- _Instructions to follow_
Going through the data below, tally every line where the string "grey" occurs, then give only the tally.

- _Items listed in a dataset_
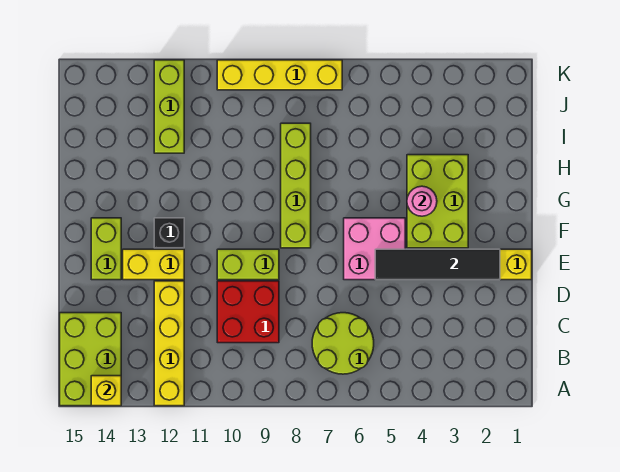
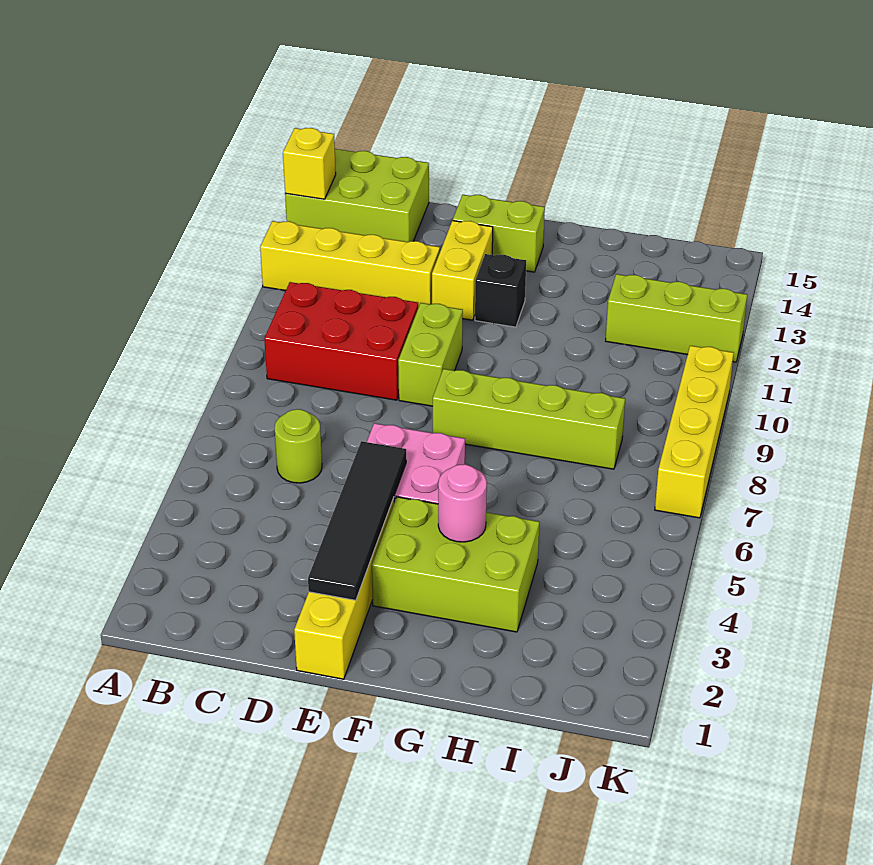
lime round brick B6:C7 level 1 -> lime round brick C6 level 1
red brick C9:D10 level 1 -> red brick B9:D10 level 1

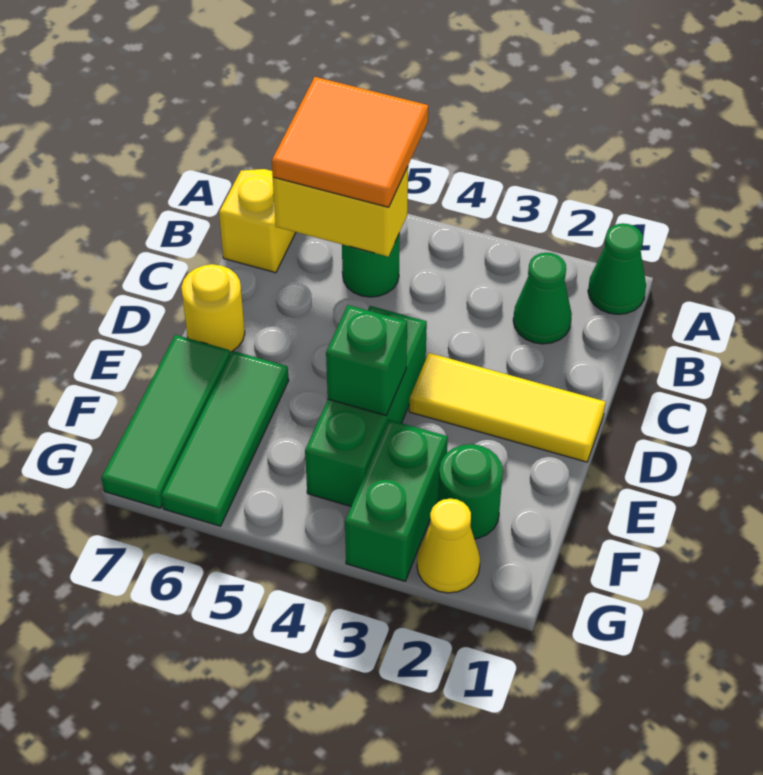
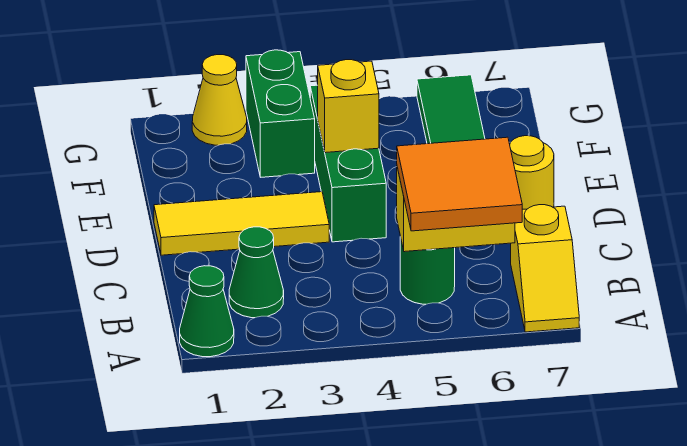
green brick E4 level 2 -> yellow brick E4 level 2
green tile E7:G7 level 1 -> none
green round brick F2 level 1 -> none

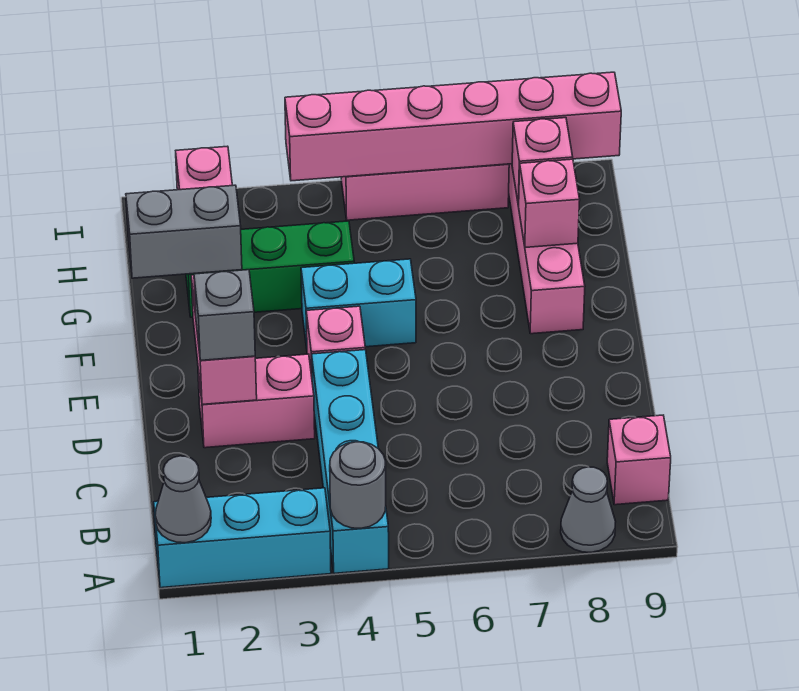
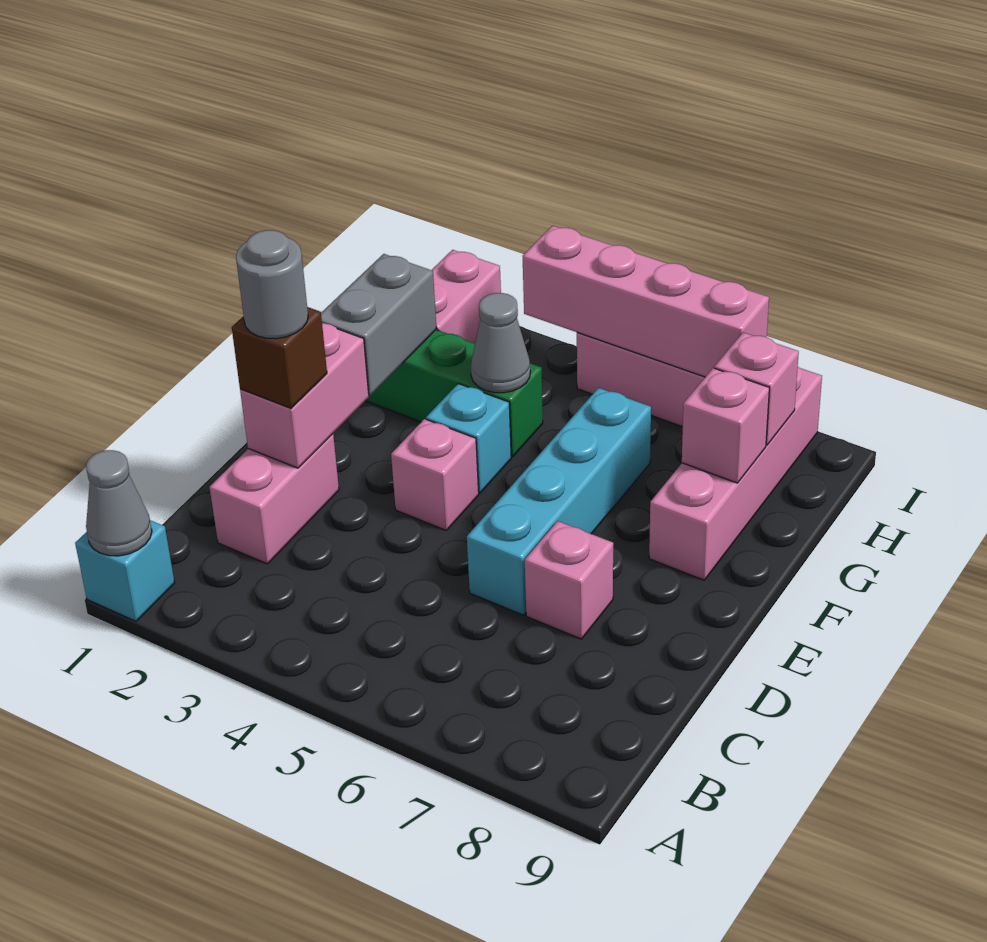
cyan brick A1:A3 level 1 -> cyan brick A1 level 1
cyan brick A4:D4 level 1 -> cyan brick D6:G6 level 1
grey round brick A4 level 2 -> grey round brick D2 level 4
grey cone A8 level 1 -> grey cone G4 level 2
pink brick B9 level 1 -> pink brick D7 level 1
pink brick D2:D3 level 1 -> pink brick C2:D2 level 1
grey brick D2 level 3 -> brown brick D2 level 3
cyan brick F4:F5 level 1 -> cyan brick F4 level 1
grey brick G1:G2 level 2 -> grey brick F2:G2 level 2
pink brick I4:I9 level 2 -> pink brick I4:I7 level 2

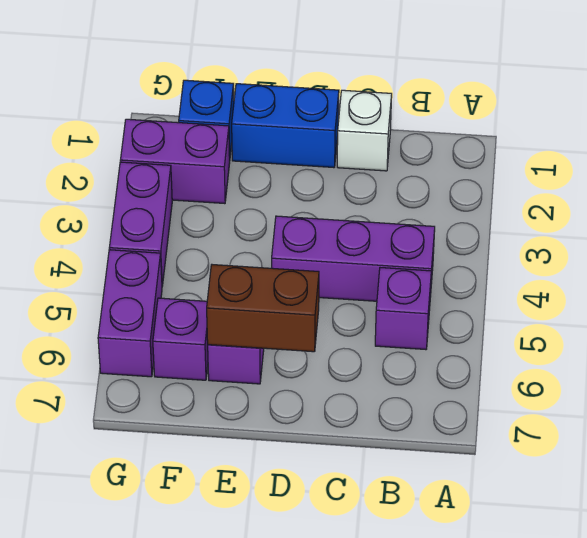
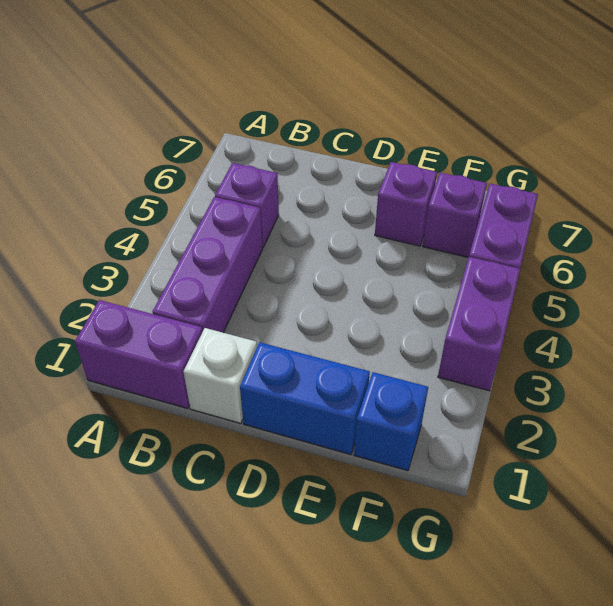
purple brick B4:D4 level 1 -> purple brick B2:B4 level 1
brown brick D6:E6 level 2 -> none
purple brick F2:G2 level 1 -> purple brick A1:B1 level 1

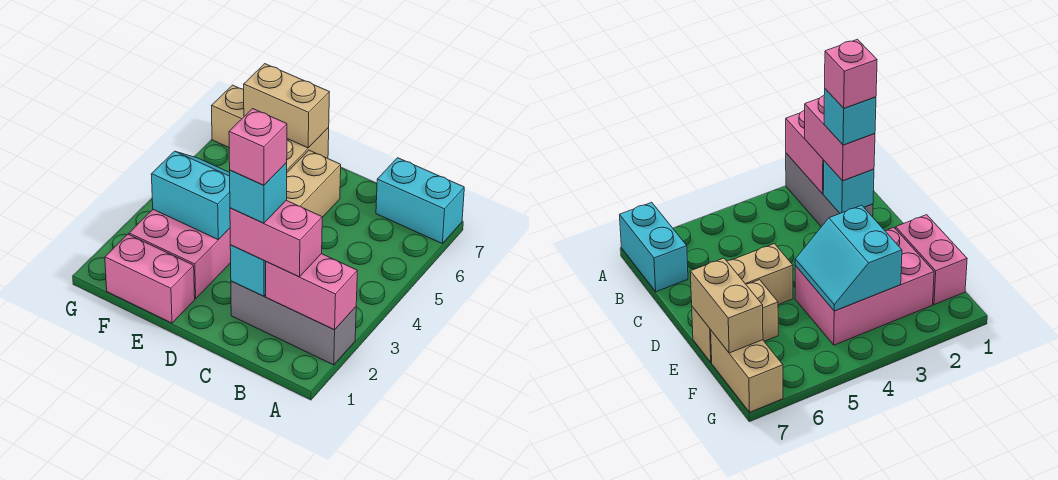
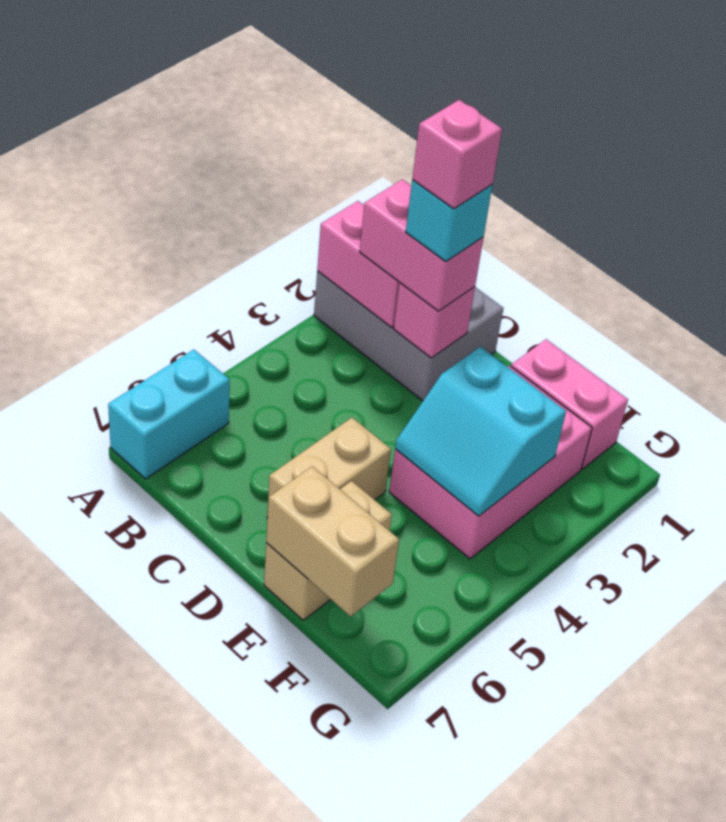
grey brick A2:C2 level 1 -> grey brick A1:C2 level 1
cyan brick A7:B7 level 1 -> cyan brick A6:A7 level 1
cyan brick C2 level 2 -> pink brick C2 level 2
tan brick F7:G7 level 1 -> none

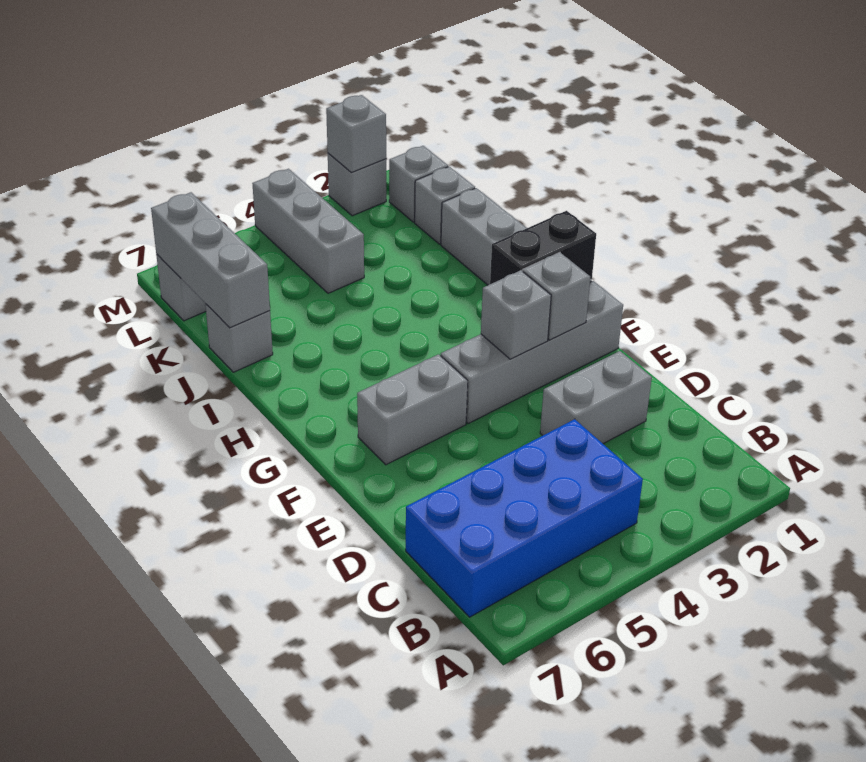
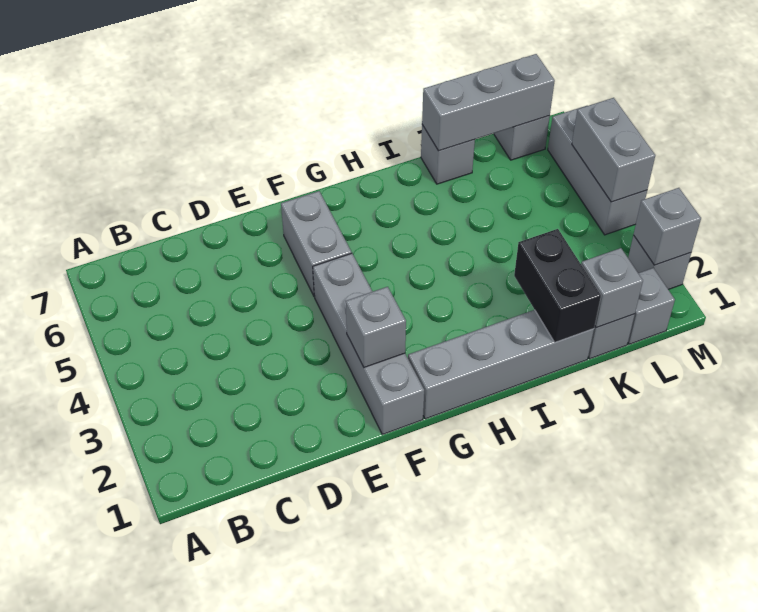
blue brick B4:C7 level 1 -> none
grey brick D2:D3 level 1 -> grey brick M4:M5 level 2
grey brick F3 level 2 -> grey brick K1 level 2
black brick G1:G2 level 2 -> black brick J1:J2 level 2
grey brick K4:M4 level 1 -> grey brick M4:M6 level 1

- _Exercise response_
8